[Dataset entries]
★ ★ ★

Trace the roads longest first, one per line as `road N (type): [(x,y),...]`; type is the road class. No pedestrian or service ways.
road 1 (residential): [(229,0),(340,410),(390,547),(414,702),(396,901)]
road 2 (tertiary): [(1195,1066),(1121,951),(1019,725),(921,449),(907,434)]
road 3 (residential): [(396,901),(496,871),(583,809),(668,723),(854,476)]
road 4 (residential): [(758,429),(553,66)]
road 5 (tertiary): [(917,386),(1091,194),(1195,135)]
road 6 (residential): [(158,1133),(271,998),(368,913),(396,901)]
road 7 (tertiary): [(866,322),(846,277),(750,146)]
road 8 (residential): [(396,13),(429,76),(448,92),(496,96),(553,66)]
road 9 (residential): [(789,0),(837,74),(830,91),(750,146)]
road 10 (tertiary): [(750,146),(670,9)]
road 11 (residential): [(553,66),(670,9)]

★ ★ ★

__Task item__
Output the records in full, exactly.

__Response for this exercise__
Trace the roads longest first, one per line as `road N (type): [(x,y),...]`; type is the road class. No pedestrian or service ways.
road 1 (residential): [(229,0),(340,410),(390,547),(414,702),(396,901)]
road 2 (tertiary): [(1195,1066),(1121,951),(1019,725),(921,449),(907,434)]
road 3 (residential): [(396,901),(496,871),(583,809),(668,723),(854,476)]
road 4 (residential): [(758,429),(553,66)]
road 5 (tertiary): [(917,386),(1091,194),(1195,135)]
road 6 (residential): [(158,1133),(271,998),(368,913),(396,901)]
road 7 (tertiary): [(866,322),(846,277),(750,146)]
road 8 (residential): [(396,13),(429,76),(448,92),(496,96),(553,66)]
road 9 (residential): [(789,0),(837,74),(830,91),(750,146)]
road 10 (tertiary): [(750,146),(670,9)]
road 11 (residential): [(553,66),(670,9)]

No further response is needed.